### What you are asked to do
Could you output each record below exactly as it stands and leave the pictures out?

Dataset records
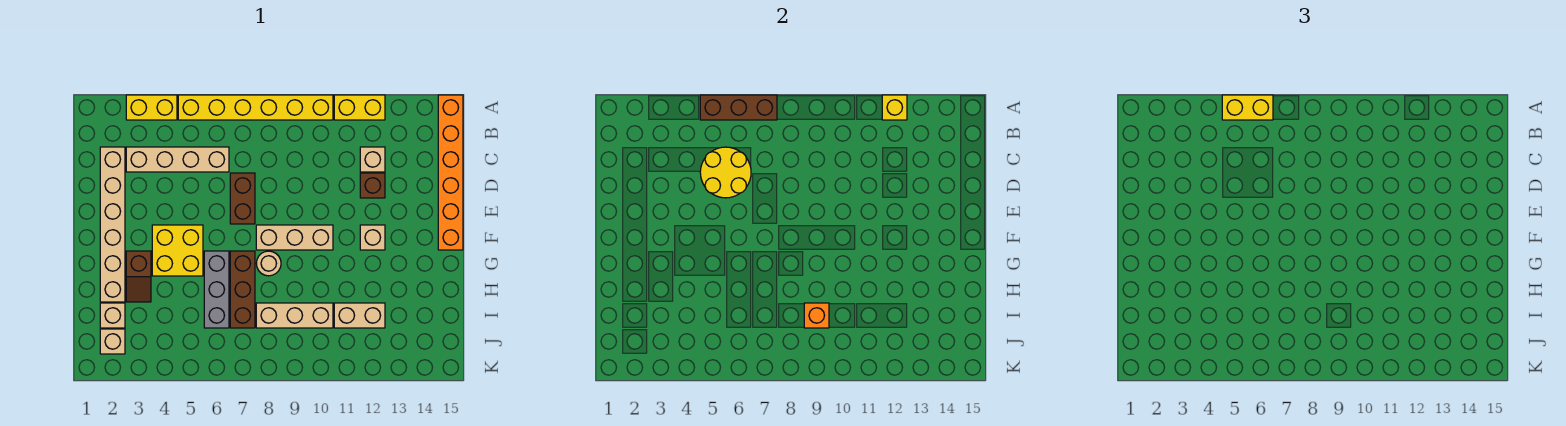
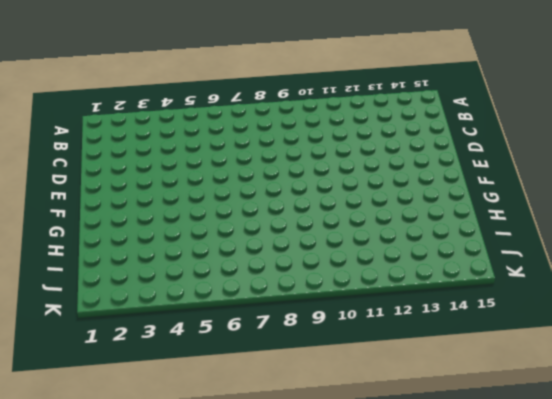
none -> yellow brick A3:A4 level 1
none -> yellow brick A5:A10 level 1
none -> yellow brick A11:A12 level 1

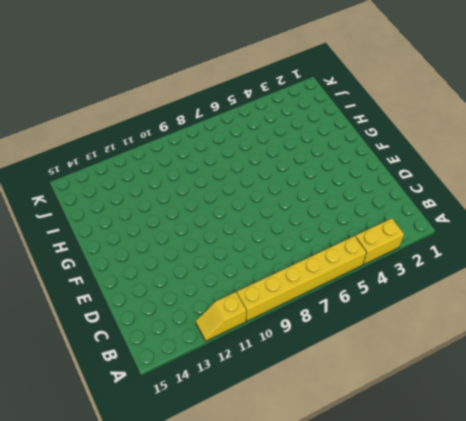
yellow slope A11:A12 level 1 top 11 -> yellow brick A11:A12 level 1
none -> orange brick A15:F15 level 1
none -> tan brick C2:H2 level 1
none -> tan brick C3:C6 level 1

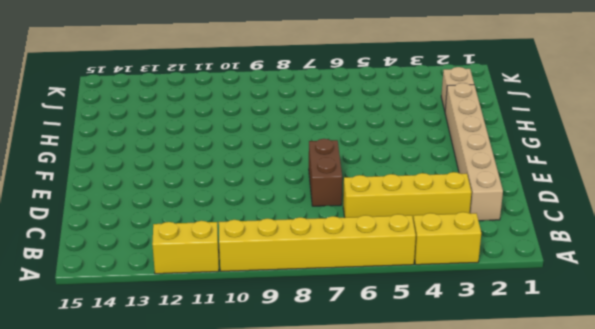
yellow brick C3:C6 level 1 -> tan brick C3:C6 level 1
none -> orange brick A15:F15 level 1
none -> tan brick C12 level 1
none -> brown brick D12 level 1

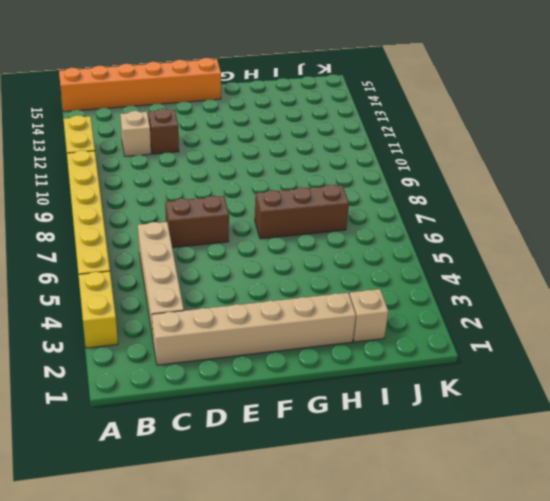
none -> yellow brick F4:G5 level 1
none -> tan brick F8:F10 level 1
none -> tan brick F12 level 1

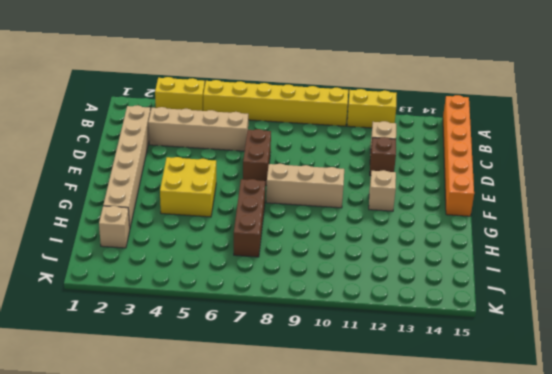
none -> brown slope G3:H3 level 1 top G
none -> grey brick G6:I6 level 1
none -> tan round brick G8 level 1

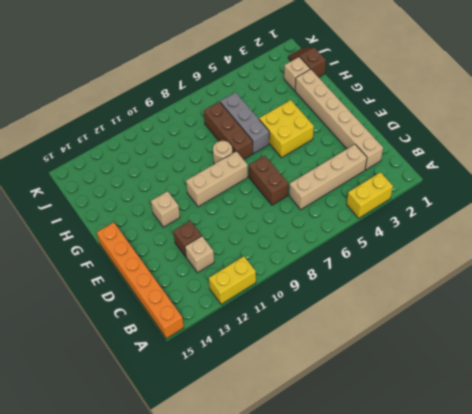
brown slope I1:J1 level 1 top I -> brown slope G3:H3 level 1 top G
none -> yellow brick A5:A10 level 1
none -> tan brick I8:I10 level 1
none -> tan brick I11:I12 level 1

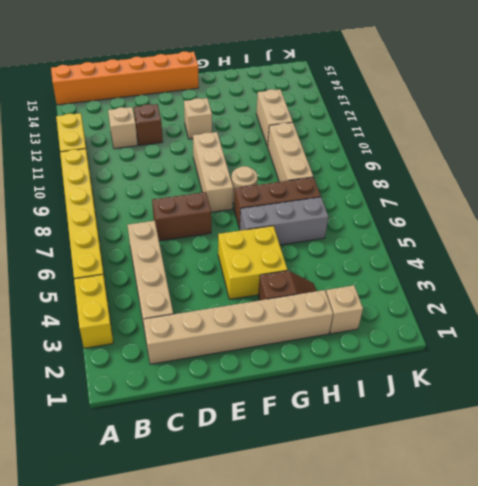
none -> tan brick J2 level 1
none -> brown brick A5:A7 level 2
none -> yellow brick A12 level 2

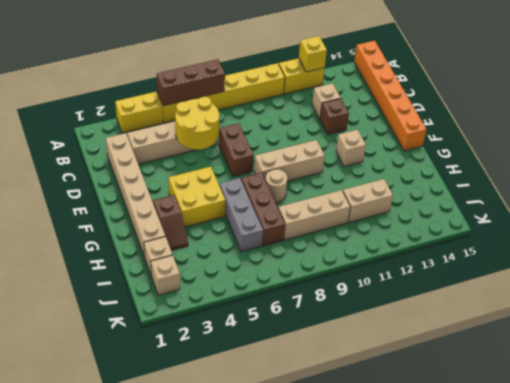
none -> orange brick I9 level 2
none -> yellow brick A5:A6 level 3

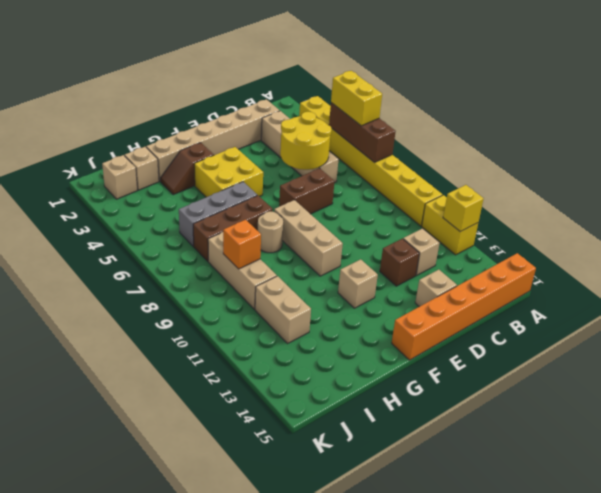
tan brick D14 level 1 -> none

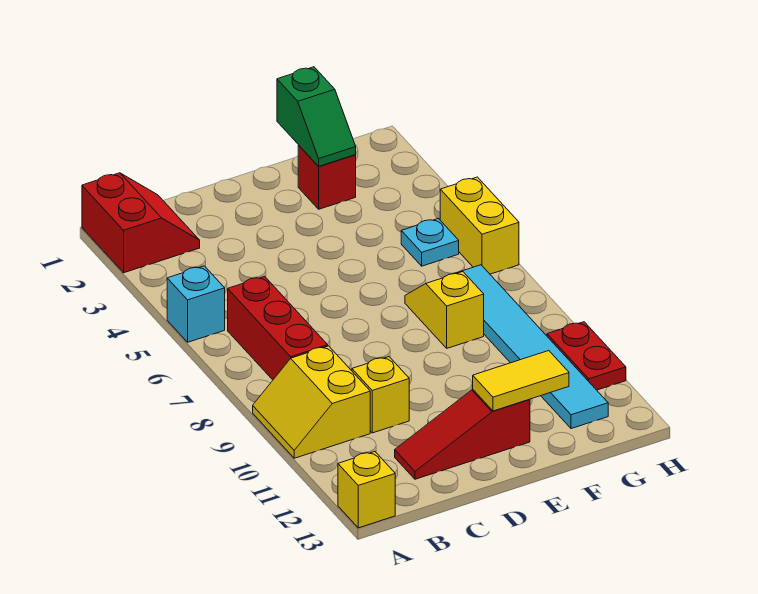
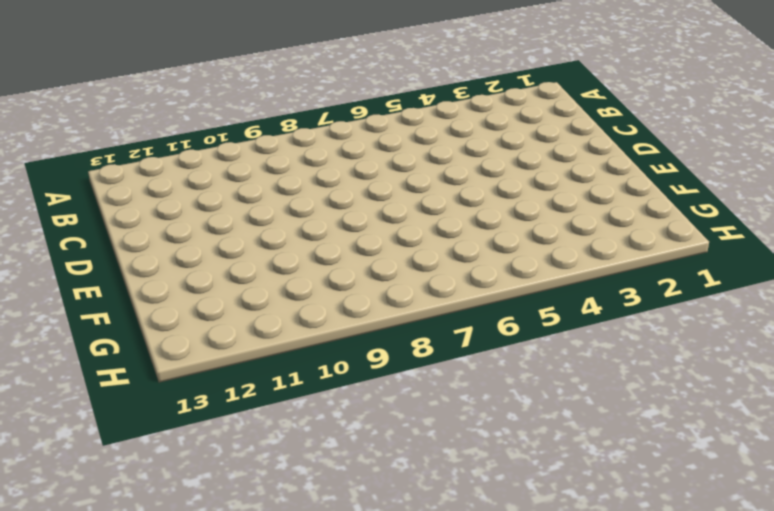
none -> red slope A1:B2 level 1 top A
none -> cyan brick A5 level 1
none -> yellow slope A9:B10 level 1 top B

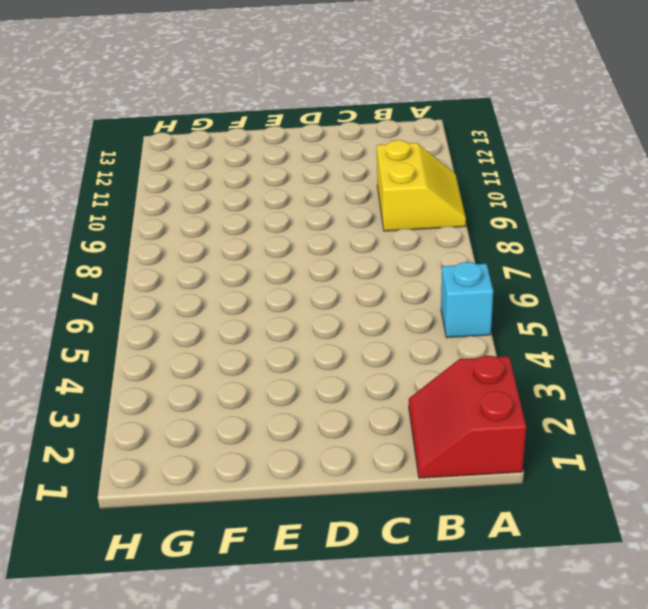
none -> yellow brick A13 level 1
none -> red brick B6:B8 level 1
none -> yellow brick C10 level 1

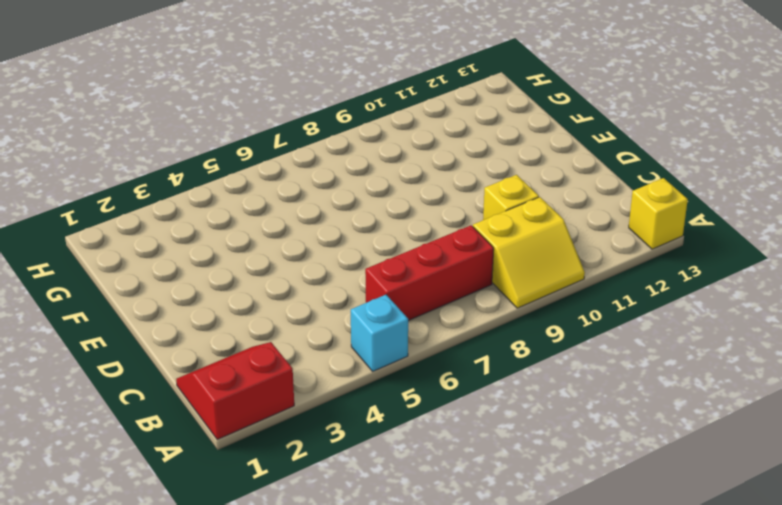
none -> red slope C12:E12 level 1 top E
none -> red brick F2 level 1
none -> yellow slope F7:F8 level 1 top 8

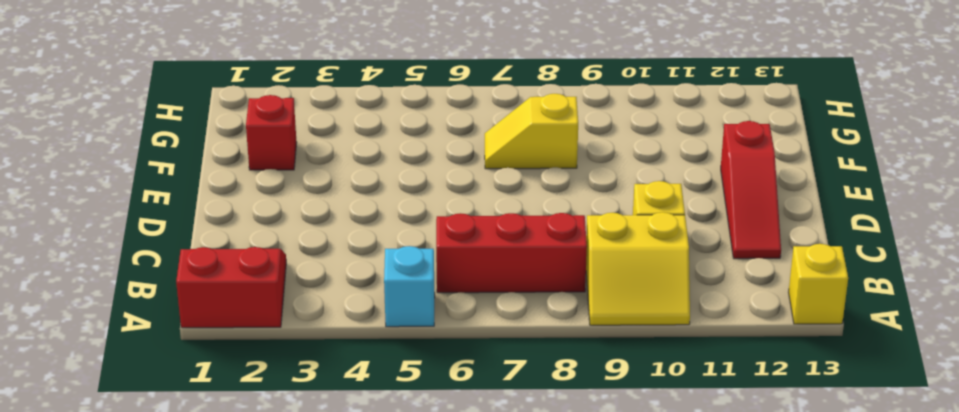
none -> cyan plate G5 level 1
none -> cyan tile G7:G12 level 1
none -> yellow brick H5:H6 level 1

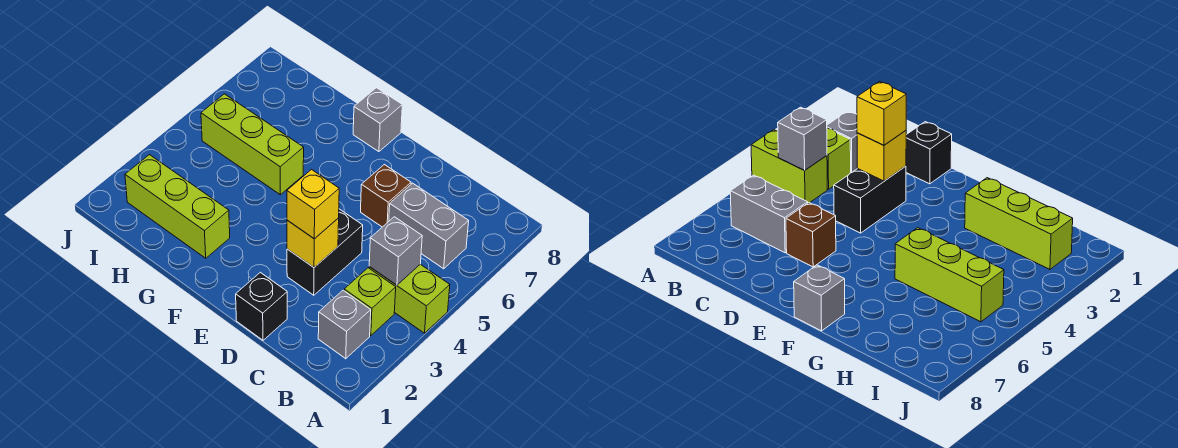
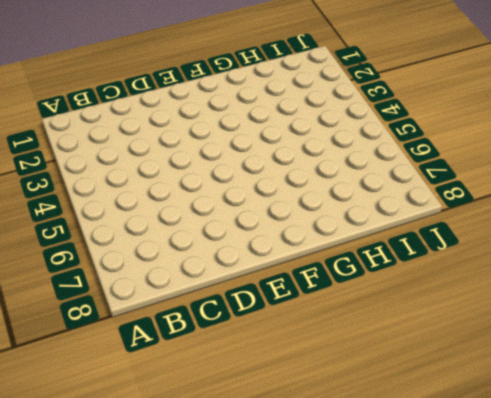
none -> lime brick A4:B4 level 1
none -> grey brick B2 level 1
none -> lime brick B3 level 1

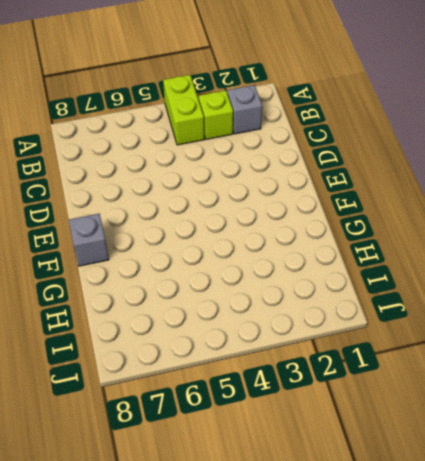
none -> grey brick B6:C6 level 1
none -> black brick D1 level 1
none -> black brick D3:D4 level 1

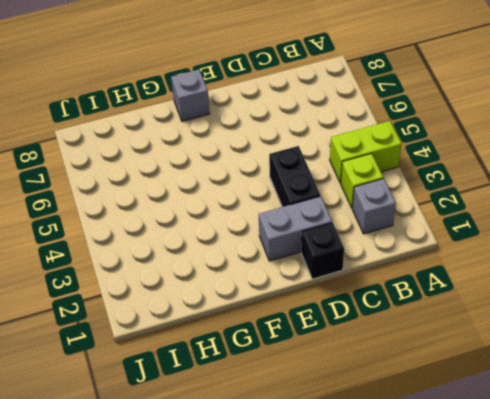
grey brick D2:E2 level 1 -> grey brick B6:C6 level 1
none -> brown brick D6 level 1
none -> lime brick G2:I2 level 1
none -> lime brick G5:I5 level 1

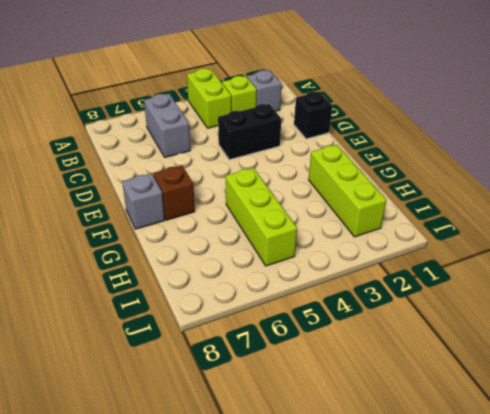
brown brick F7 level 1 -> brown brick D6 level 1
none -> grey brick B4 level 2
none -> yellow brick D3 level 2
none -> yellow brick D3 level 3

### Solved problem
none -> yellow brick A3:A4 level 1
none -> yellow brick A5:A10 level 1
none -> yellow brick A11:A12 level 1

yellow slope A11:A12 level 1 top 11 -> yellow brick A11:A12 level 1
none -> orange brick A15:F15 level 1
none -> tan brick C2:H2 level 1
none -> tan brick C3:C6 level 1

yellow brick C3:C6 level 1 -> tan brick C3:C6 level 1
none -> orange brick A15:F15 level 1
none -> tan brick C12 level 1
none -> brown brick D12 level 1

none -> yellow brick F4:G5 level 1
none -> tan brick F8:F10 level 1
none -> tan brick F12 level 1

none -> brown slope G3:H3 level 1 top G
none -> grey brick G6:I6 level 1
none -> tan round brick G8 level 1

brown slope I1:J1 level 1 top I -> brown slope G3:H3 level 1 top G
none -> yellow brick A5:A10 level 1
none -> tan brick I8:I10 level 1
none -> tan brick I11:I12 level 1

none -> tan brick J2 level 1
none -> brown brick A5:A7 level 2
none -> yellow brick A12 level 2

none -> orange brick I9 level 2
none -> yellow brick A5:A6 level 3

tan brick D14 level 1 -> none

none -> red slope A1:B2 level 1 top A
none -> cyan brick A5 level 1
none -> yellow slope A9:B10 level 1 top B

none -> yellow brick A13 level 1
none -> red brick B6:B8 level 1
none -> yellow brick C10 level 1

none -> red slope C12:E12 level 1 top E
none -> red brick F2 level 1
none -> yellow slope F7:F8 level 1 top 8

none -> cyan plate G5 level 1
none -> cyan tile G7:G12 level 1
none -> yellow brick H5:H6 level 1

none -> lime brick A4:B4 level 1
none -> grey brick B2 level 1
none -> lime brick B3 level 1

none -> grey brick B6:C6 level 1
none -> black brick D1 level 1
none -> black brick D3:D4 level 1

grey brick D2:E2 level 1 -> grey brick B6:C6 level 1
none -> brown brick D6 level 1
none -> lime brick G2:I2 level 1
none -> lime brick G5:I5 level 1

brown brick F7 level 1 -> brown brick D6 level 1
none -> grey brick B4 level 2
none -> yellow brick D3 level 2
none -> yellow brick D3 level 3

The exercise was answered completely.